> [Data for this exercise]:
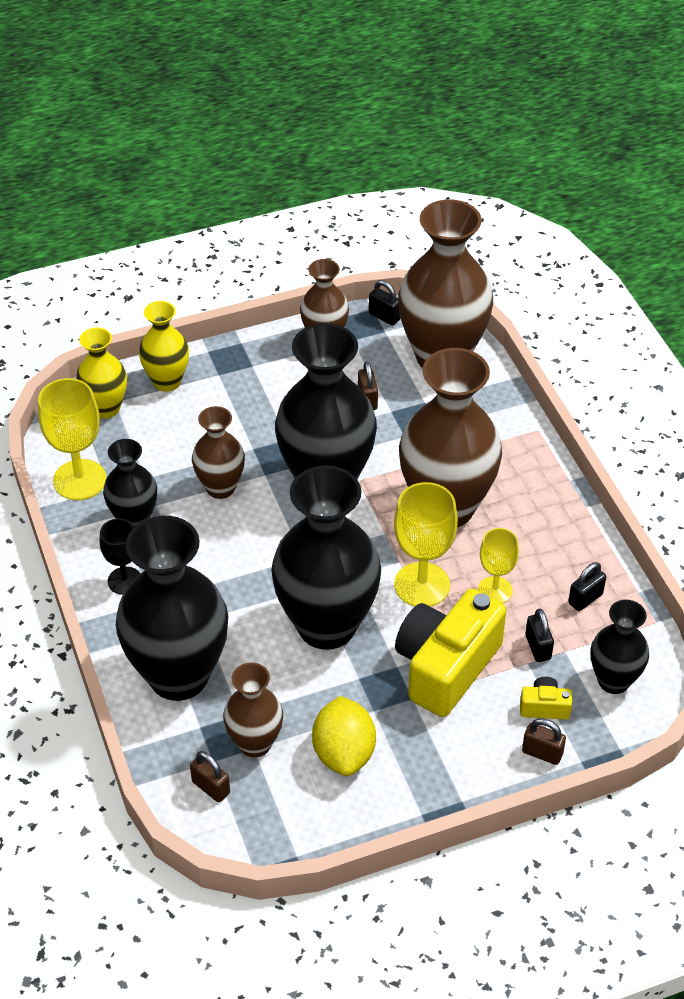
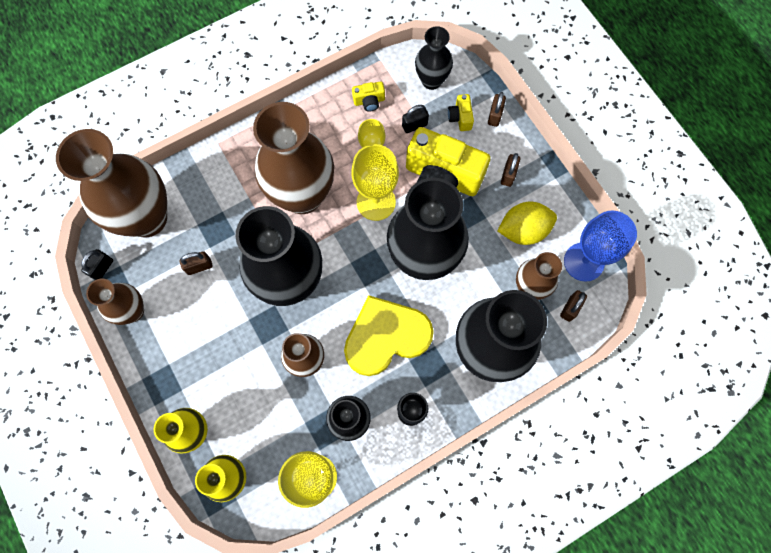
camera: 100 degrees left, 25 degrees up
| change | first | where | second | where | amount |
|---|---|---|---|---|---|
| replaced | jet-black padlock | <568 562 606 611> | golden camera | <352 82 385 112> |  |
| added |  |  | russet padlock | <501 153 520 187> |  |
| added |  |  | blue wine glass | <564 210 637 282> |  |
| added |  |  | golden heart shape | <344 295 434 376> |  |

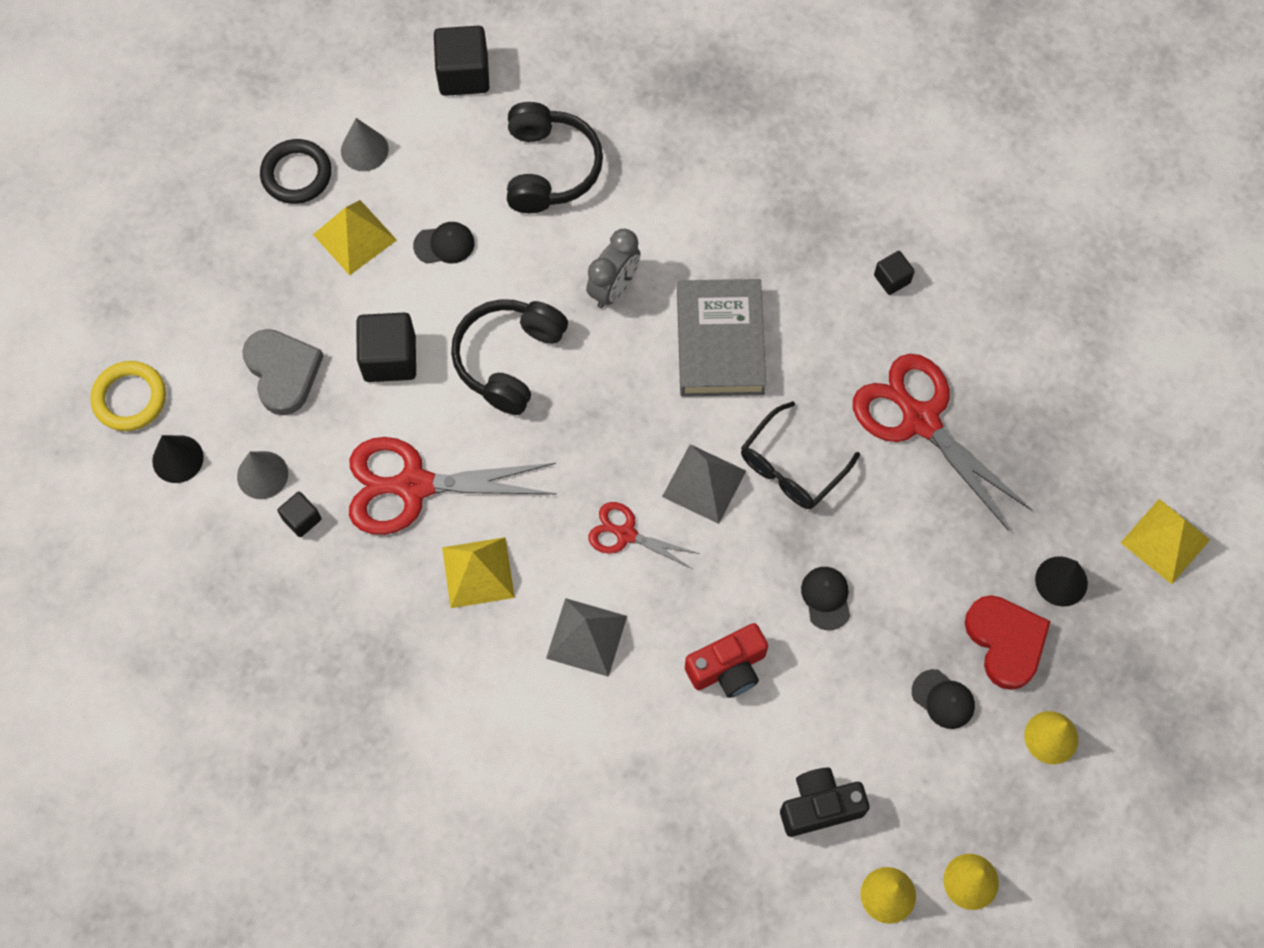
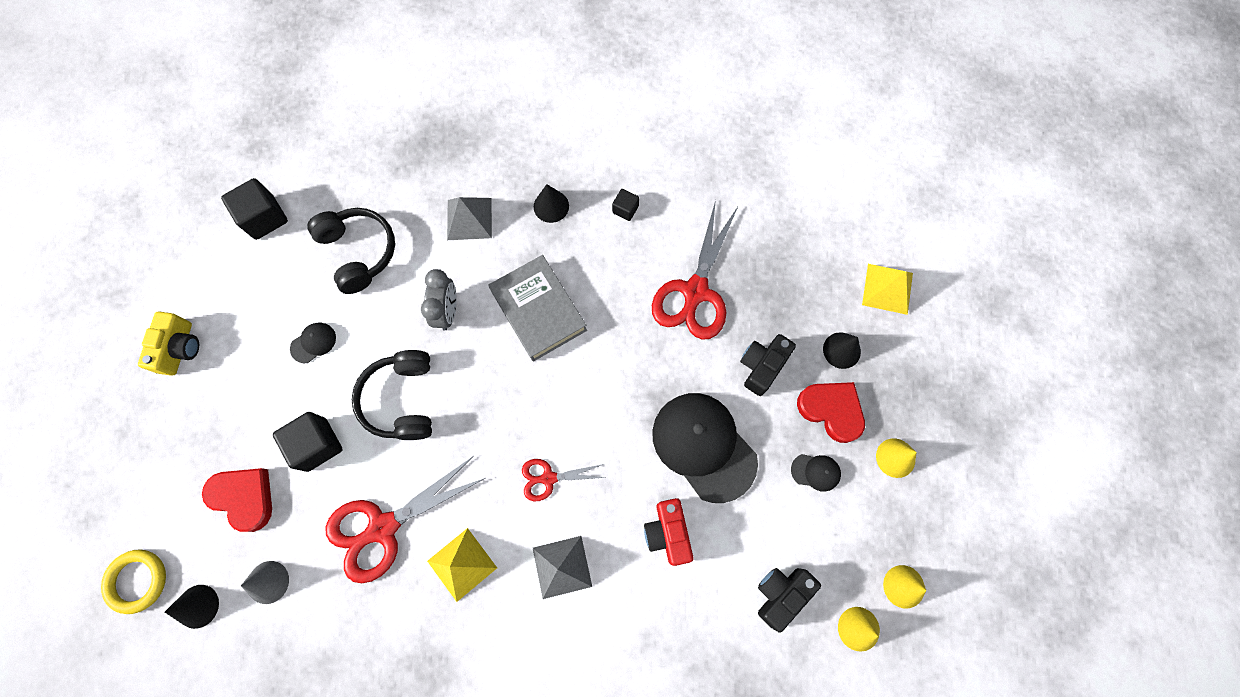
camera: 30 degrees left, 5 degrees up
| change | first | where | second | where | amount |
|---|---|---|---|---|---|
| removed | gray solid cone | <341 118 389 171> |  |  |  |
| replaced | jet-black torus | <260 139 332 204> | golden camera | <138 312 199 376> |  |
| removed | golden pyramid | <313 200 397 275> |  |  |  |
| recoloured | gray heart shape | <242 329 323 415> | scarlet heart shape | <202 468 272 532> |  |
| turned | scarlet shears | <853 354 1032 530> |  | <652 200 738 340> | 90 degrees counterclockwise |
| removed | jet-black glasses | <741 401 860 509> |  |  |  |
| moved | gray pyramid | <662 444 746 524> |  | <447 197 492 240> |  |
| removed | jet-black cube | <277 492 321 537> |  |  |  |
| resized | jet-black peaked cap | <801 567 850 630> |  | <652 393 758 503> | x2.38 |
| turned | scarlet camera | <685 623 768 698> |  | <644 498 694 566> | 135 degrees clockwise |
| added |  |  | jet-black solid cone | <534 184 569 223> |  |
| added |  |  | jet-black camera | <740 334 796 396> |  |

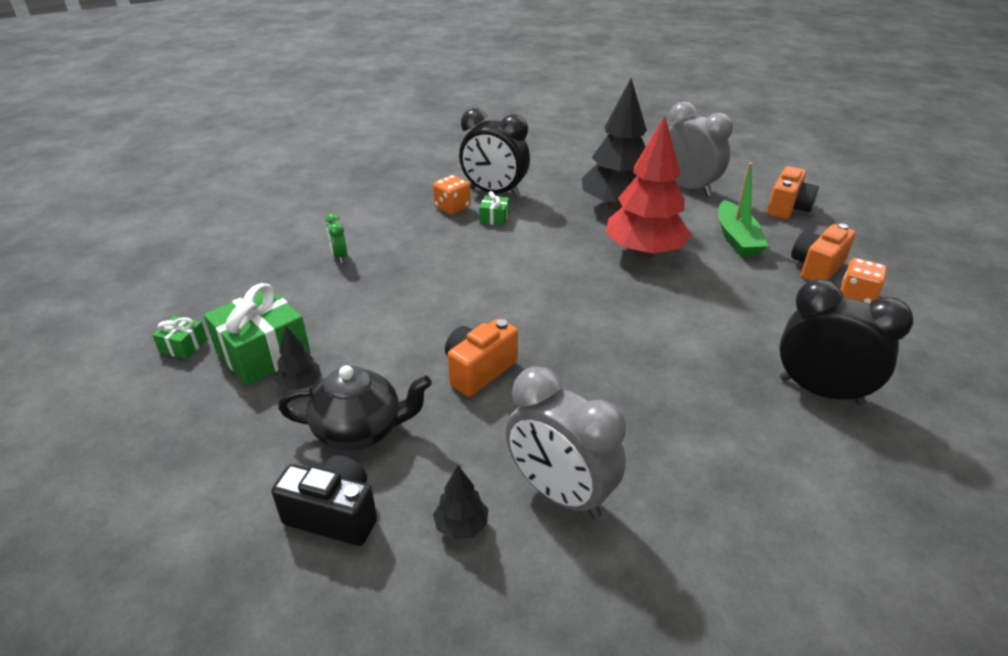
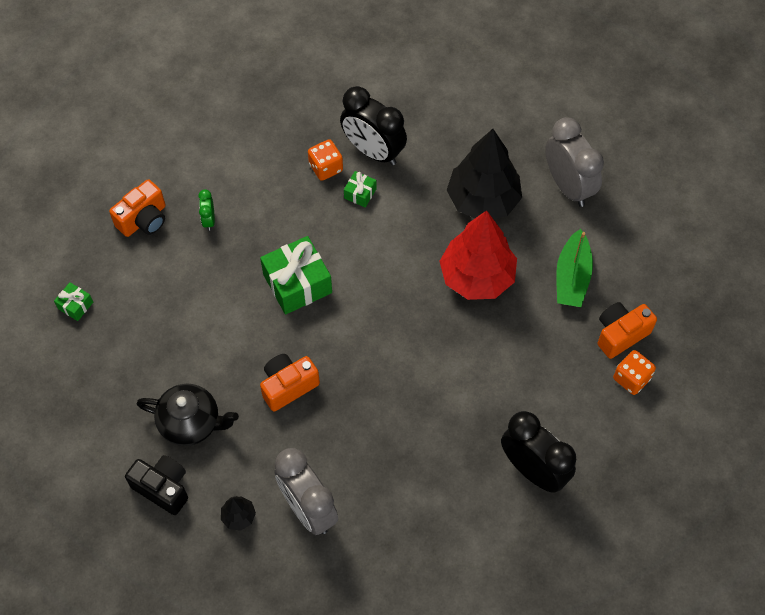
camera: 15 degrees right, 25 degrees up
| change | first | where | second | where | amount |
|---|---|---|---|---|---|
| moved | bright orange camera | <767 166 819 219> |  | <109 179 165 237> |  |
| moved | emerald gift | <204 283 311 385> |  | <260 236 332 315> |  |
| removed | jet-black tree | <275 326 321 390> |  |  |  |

> [Your goal]:
Verbatim repeat, images removed: give each entry again exactly as it reads.

> [Written response]:
camera: 100 degrees left, 25 degrees up
| change | first | where | second | where | amount |
|---|---|---|---|---|---|
| replaced | jet-black padlock | <568 562 606 611> | golden camera | <352 82 385 112> |  |
| added |  |  | russet padlock | <501 153 520 187> |  |
| added |  |  | blue wine glass | <564 210 637 282> |  |
| added |  |  | golden heart shape | <344 295 434 376> |  |

camera: 30 degrees left, 5 degrees up
| change | first | where | second | where | amount |
|---|---|---|---|---|---|
| removed | gray solid cone | <341 118 389 171> |  |  |  |
| replaced | jet-black torus | <260 139 332 204> | golden camera | <138 312 199 376> |  |
| removed | golden pyramid | <313 200 397 275> |  |  |  |
| recoloured | gray heart shape | <242 329 323 415> | scarlet heart shape | <202 468 272 532> |  |
| turned | scarlet shears | <853 354 1032 530> |  | <652 200 738 340> | 90 degrees counterclockwise |
| removed | jet-black glasses | <741 401 860 509> |  |  |  |
| moved | gray pyramid | <662 444 746 524> |  | <447 197 492 240> |  |
| removed | jet-black cube | <277 492 321 537> |  |  |  |
| resized | jet-black peaked cap | <801 567 850 630> |  | <652 393 758 503> | x2.38 |
| turned | scarlet camera | <685 623 768 698> |  | <644 498 694 566> | 135 degrees clockwise |
| added |  |  | jet-black solid cone | <534 184 569 223> |  |
| added |  |  | jet-black camera | <740 334 796 396> |  |

camera: 15 degrees right, 25 degrees up
| change | first | where | second | where | amount |
|---|---|---|---|---|---|
| moved | bright orange camera | <767 166 819 219> |  | <109 179 165 237> |  |
| moved | emerald gift | <204 283 311 385> |  | <260 236 332 315> |  |
| removed | jet-black tree | <275 326 321 390> |  |  |  |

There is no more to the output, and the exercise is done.